**ABOUT THIS TASK:** Restate word for word the lines of the entries below, starting with the line that holds "none -> świeca/żółty" and ending with the line that holds "szpulka/czarny -> none", and no others.

**GIVEN RECORDS:**
= = = =

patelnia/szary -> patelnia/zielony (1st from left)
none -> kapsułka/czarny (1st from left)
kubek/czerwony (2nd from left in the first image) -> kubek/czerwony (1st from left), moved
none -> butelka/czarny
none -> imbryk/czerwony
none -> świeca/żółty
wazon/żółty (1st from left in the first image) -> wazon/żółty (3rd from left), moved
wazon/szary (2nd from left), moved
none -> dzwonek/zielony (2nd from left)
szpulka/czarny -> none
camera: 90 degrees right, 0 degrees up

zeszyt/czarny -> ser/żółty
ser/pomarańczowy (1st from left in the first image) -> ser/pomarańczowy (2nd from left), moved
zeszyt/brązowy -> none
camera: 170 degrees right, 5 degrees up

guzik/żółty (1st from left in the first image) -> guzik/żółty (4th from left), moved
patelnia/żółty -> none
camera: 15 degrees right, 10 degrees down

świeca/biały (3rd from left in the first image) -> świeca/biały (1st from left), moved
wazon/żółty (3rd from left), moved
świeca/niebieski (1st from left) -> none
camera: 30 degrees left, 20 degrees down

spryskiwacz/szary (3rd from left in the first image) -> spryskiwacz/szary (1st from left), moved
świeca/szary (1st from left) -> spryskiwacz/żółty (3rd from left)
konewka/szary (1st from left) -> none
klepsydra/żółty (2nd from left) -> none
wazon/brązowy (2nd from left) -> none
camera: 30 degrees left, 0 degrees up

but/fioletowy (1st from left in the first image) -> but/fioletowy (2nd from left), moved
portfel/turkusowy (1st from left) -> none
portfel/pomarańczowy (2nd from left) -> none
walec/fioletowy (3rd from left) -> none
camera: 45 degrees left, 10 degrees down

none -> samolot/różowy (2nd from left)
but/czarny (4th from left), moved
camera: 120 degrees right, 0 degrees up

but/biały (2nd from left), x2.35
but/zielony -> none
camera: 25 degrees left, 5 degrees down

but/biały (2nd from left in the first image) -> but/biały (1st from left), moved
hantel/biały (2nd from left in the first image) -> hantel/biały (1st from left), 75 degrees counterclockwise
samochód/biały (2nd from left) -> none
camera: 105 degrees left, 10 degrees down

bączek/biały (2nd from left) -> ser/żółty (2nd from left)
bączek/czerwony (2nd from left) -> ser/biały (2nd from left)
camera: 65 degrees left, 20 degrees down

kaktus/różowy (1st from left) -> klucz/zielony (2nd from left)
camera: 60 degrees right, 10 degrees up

= = = =

**EXERCISE RESULT:**
none -> świeca/żółty
wazon/żółty (1st from left in the first image) -> wazon/żółty (3rd from left), moved
wazon/szary (2nd from left), moved
none -> dzwonek/zielony (2nd from left)
szpulka/czarny -> none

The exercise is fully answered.